= AIM OF THE TASK =
Wherever the word "rotated" appears in a line below, that line counts; report the total number of such lines only.

= DATA TO PROCESS =
- Opening Delimiter -

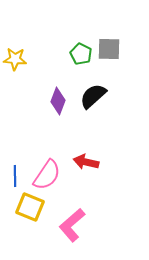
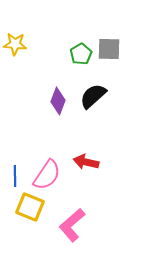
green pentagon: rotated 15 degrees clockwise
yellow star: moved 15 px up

- Closing Delimiter -
- Opening Delimiter -

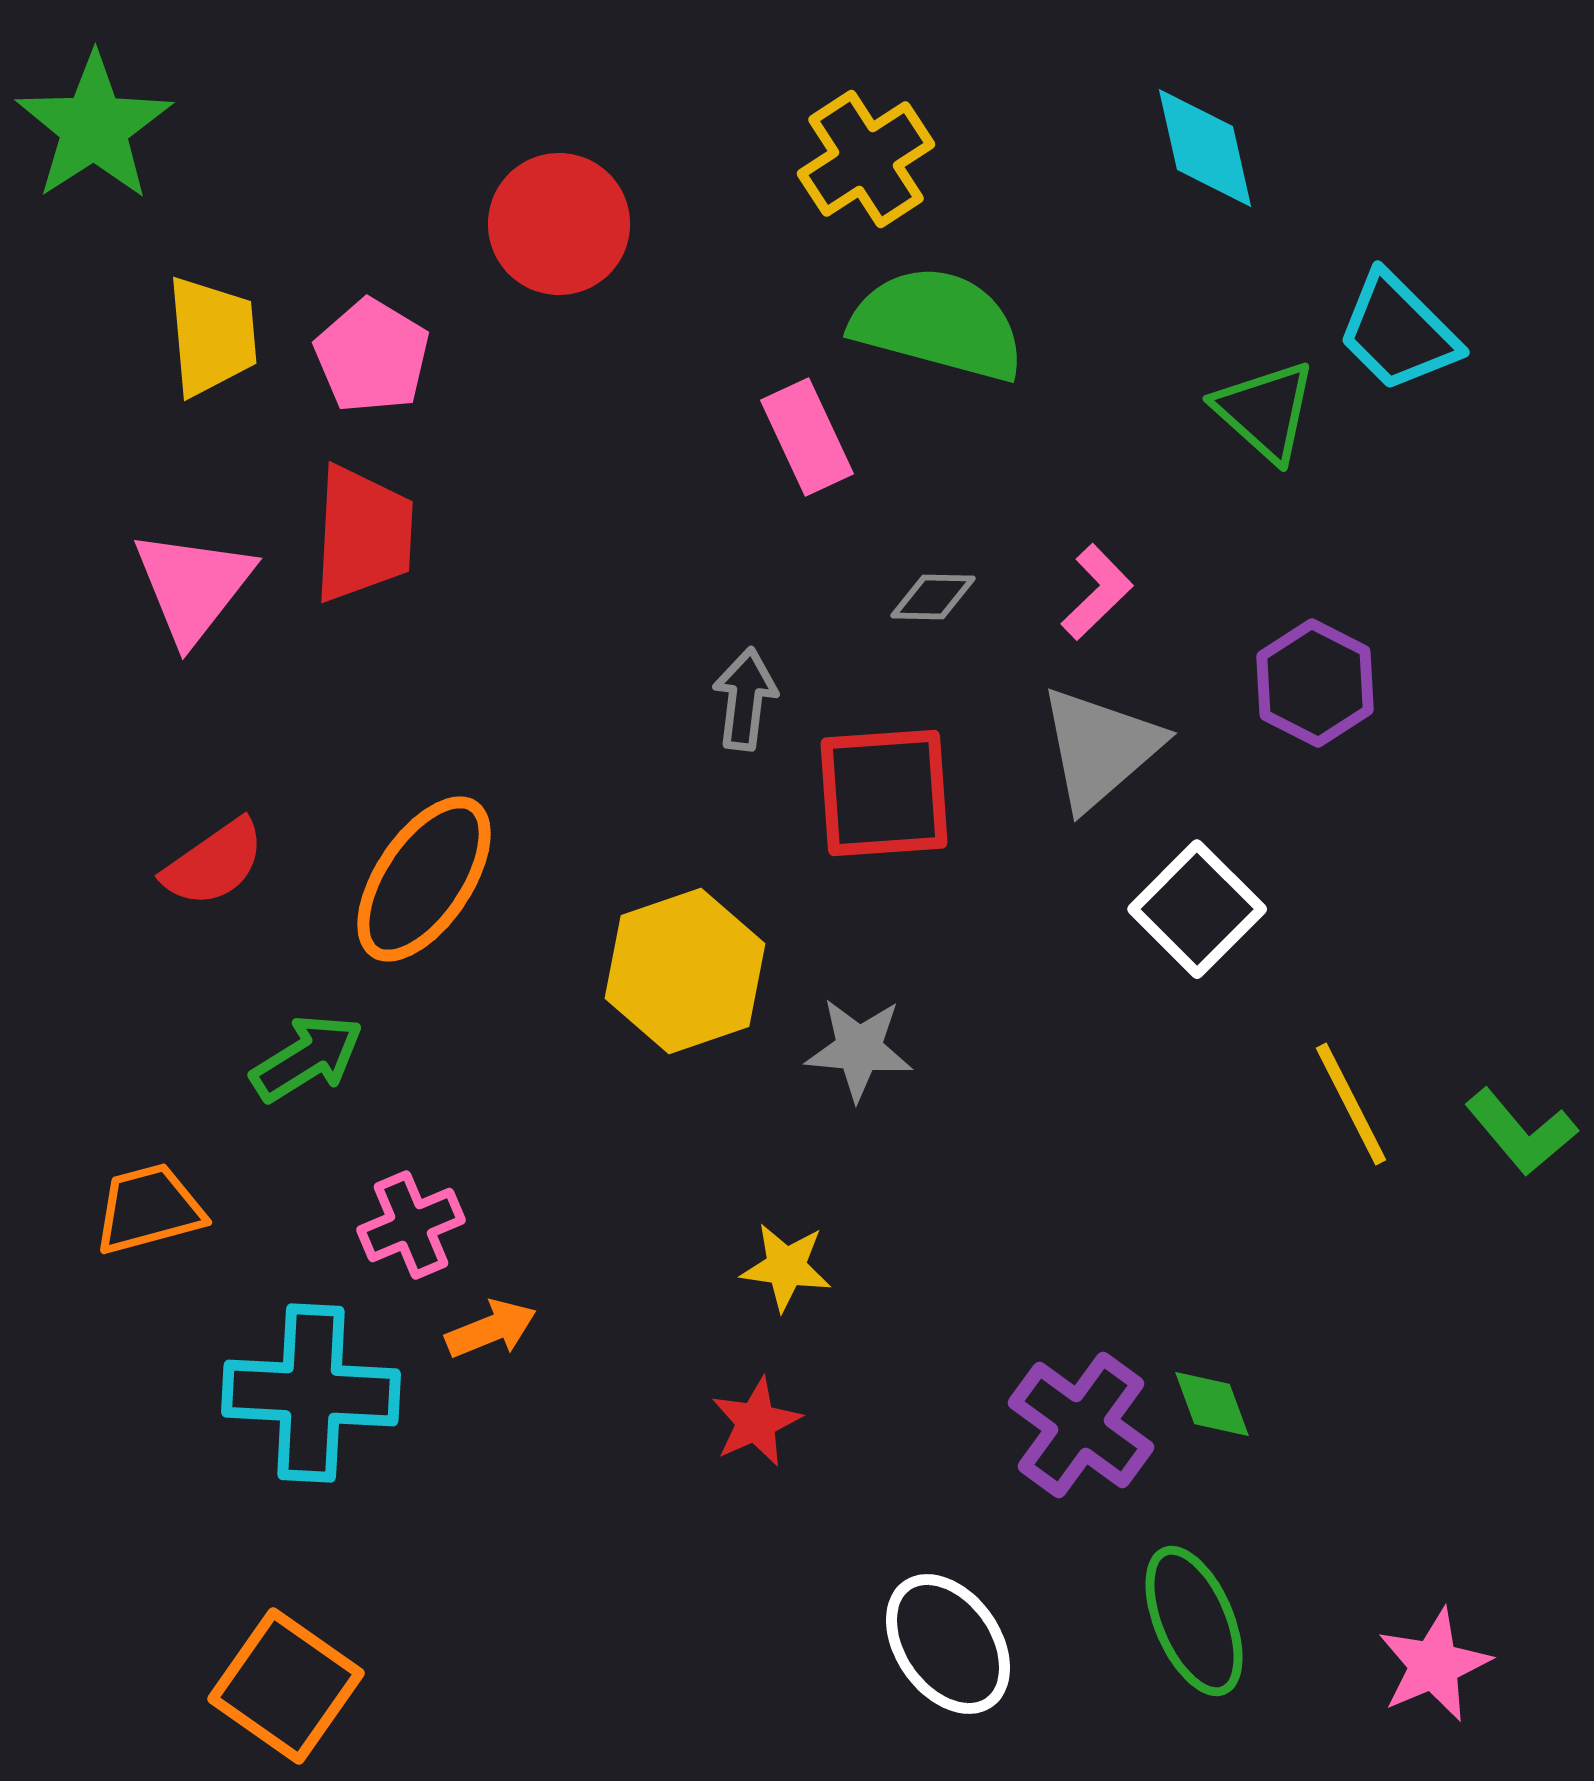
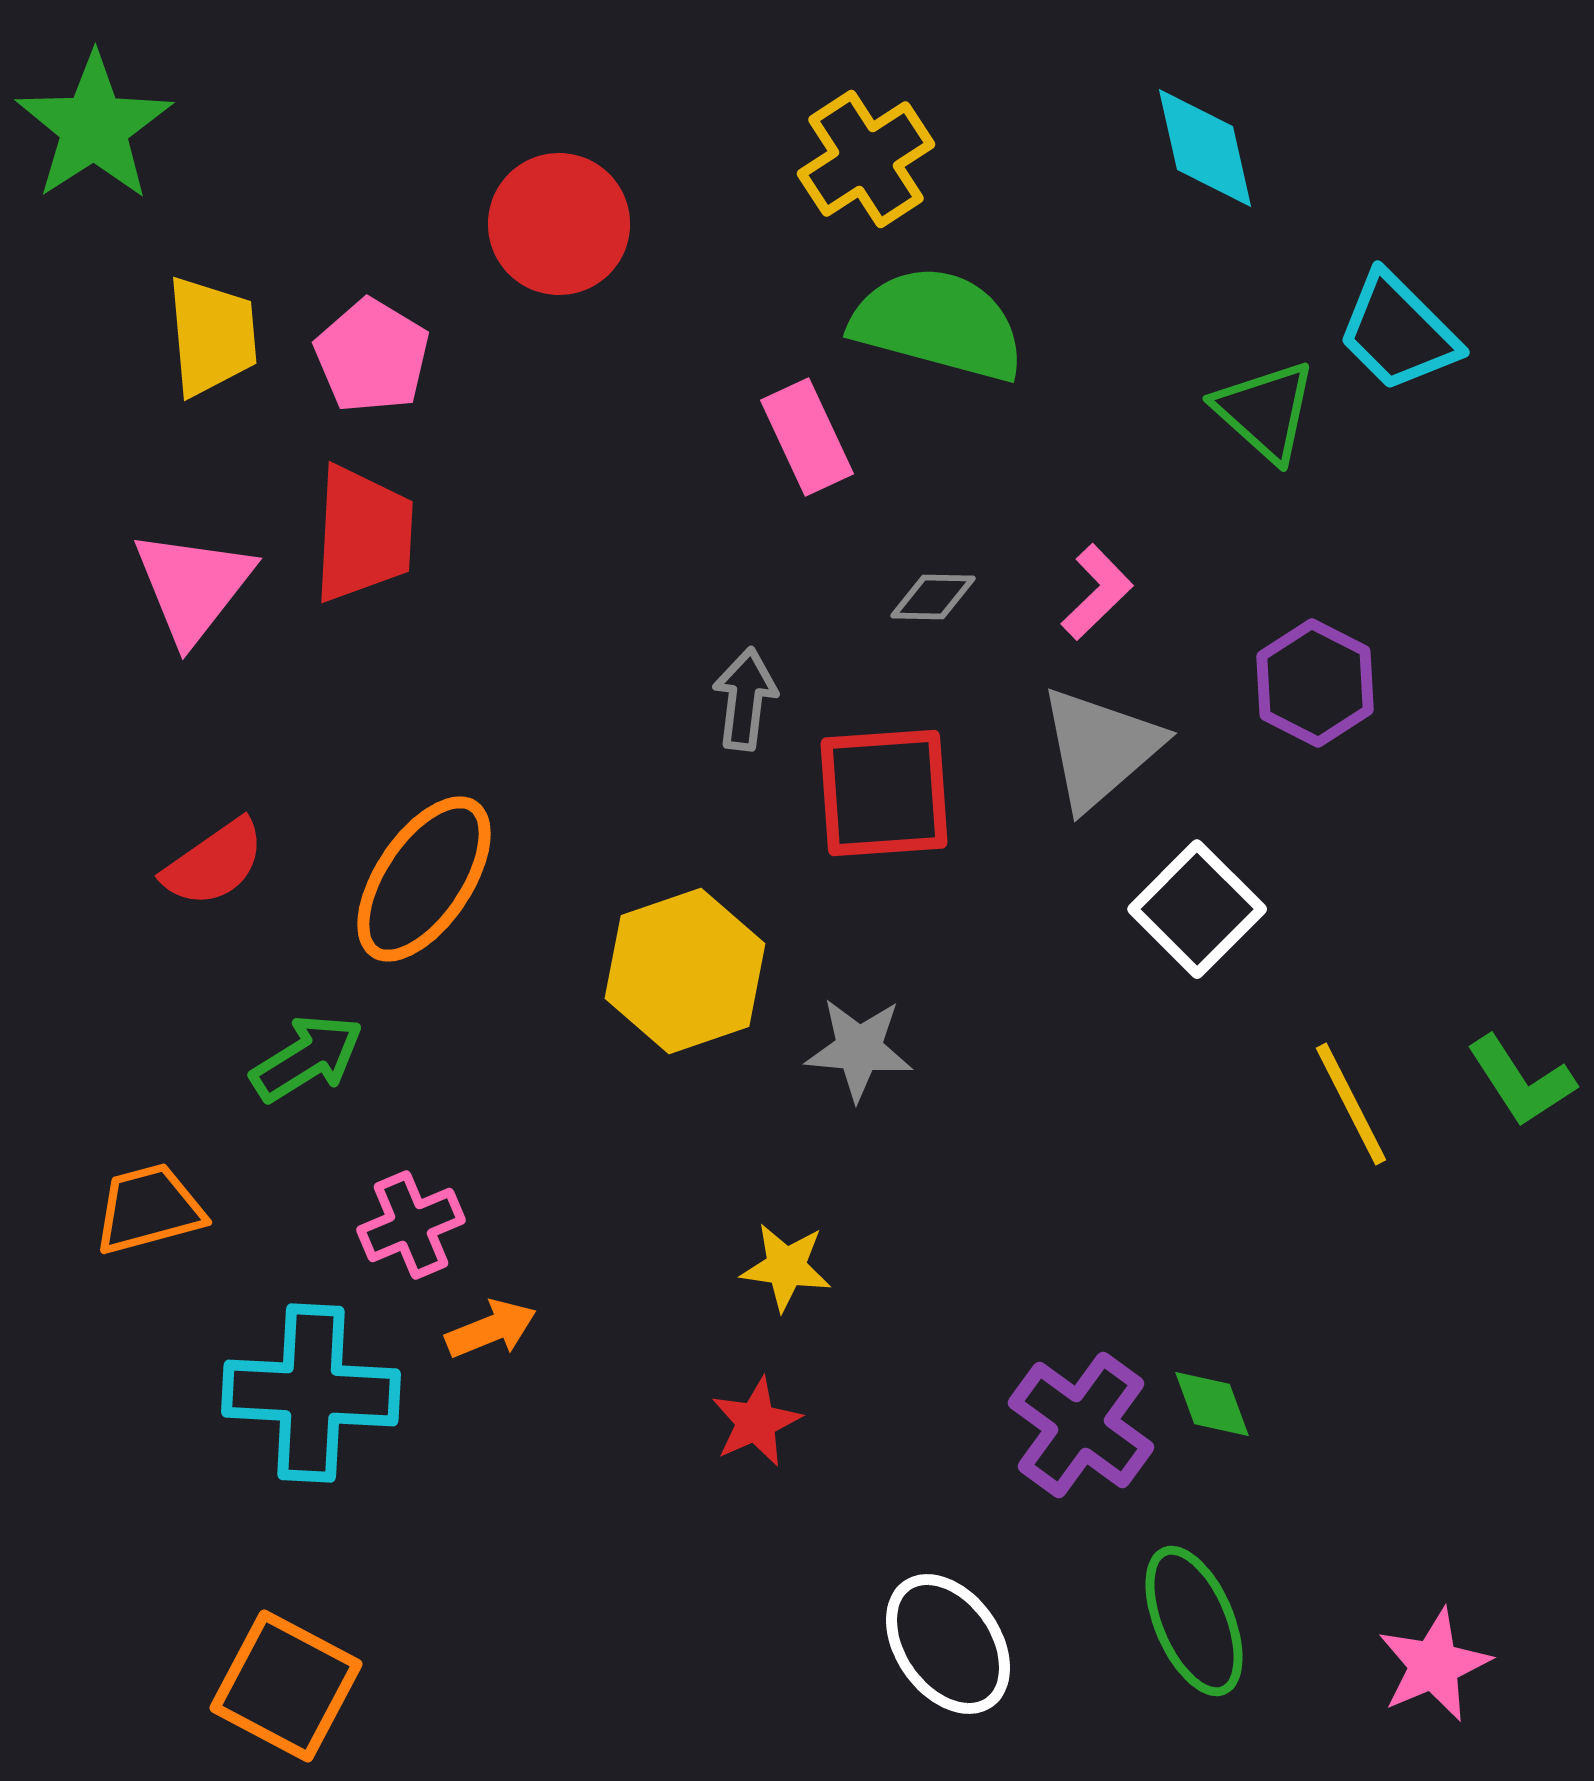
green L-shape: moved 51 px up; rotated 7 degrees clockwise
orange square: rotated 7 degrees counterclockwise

- Closing Delimiter -
- Opening Delimiter -

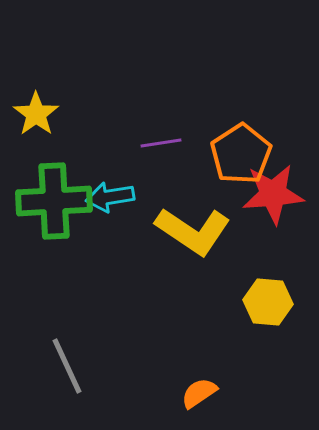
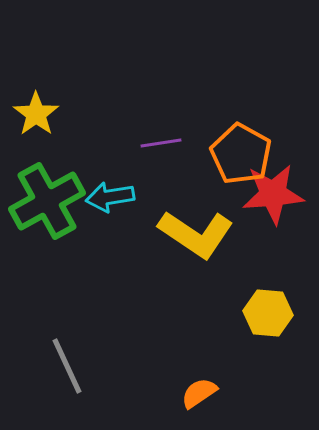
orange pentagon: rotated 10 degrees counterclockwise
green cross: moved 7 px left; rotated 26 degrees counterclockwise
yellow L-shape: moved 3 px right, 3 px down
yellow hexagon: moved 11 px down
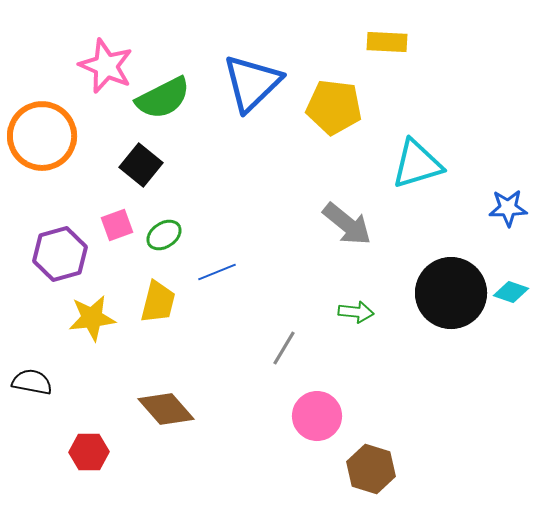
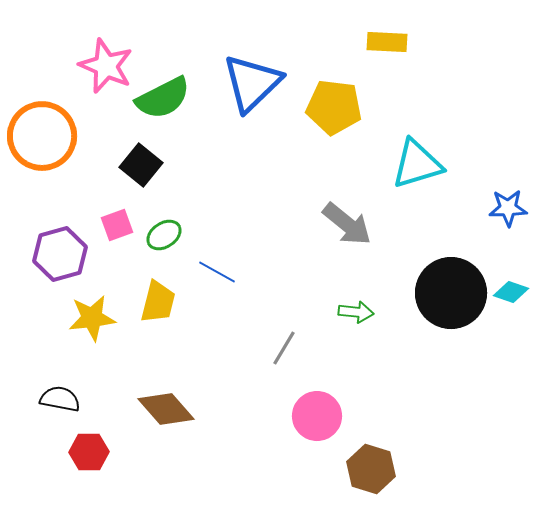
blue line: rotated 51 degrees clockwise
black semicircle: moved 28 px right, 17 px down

- Closing Delimiter -

= WRITTEN ANSWER =
6